_DATA FOR REVIEW_:
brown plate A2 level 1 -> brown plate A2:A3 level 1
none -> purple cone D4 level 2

--

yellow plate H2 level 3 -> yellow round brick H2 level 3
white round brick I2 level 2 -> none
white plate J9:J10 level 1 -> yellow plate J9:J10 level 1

* * *

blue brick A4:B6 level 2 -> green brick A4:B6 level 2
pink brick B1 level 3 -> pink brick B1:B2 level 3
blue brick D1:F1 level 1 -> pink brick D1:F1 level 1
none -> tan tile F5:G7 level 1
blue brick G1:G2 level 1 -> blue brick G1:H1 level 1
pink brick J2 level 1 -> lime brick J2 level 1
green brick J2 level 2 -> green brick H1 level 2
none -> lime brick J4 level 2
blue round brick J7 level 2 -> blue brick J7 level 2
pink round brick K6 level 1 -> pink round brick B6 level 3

_WORK TO BE COMPLETED_: Reproduce exactly the stretch of the material above that starts at the line with "yellow plate H2" and ends at the line with "white plate J9:J10", both included, and nothing else.

_OUTPUT BELOW_:
yellow plate H2 level 3 -> yellow round brick H2 level 3
white round brick I2 level 2 -> none
white plate J9:J10 level 1 -> yellow plate J9:J10 level 1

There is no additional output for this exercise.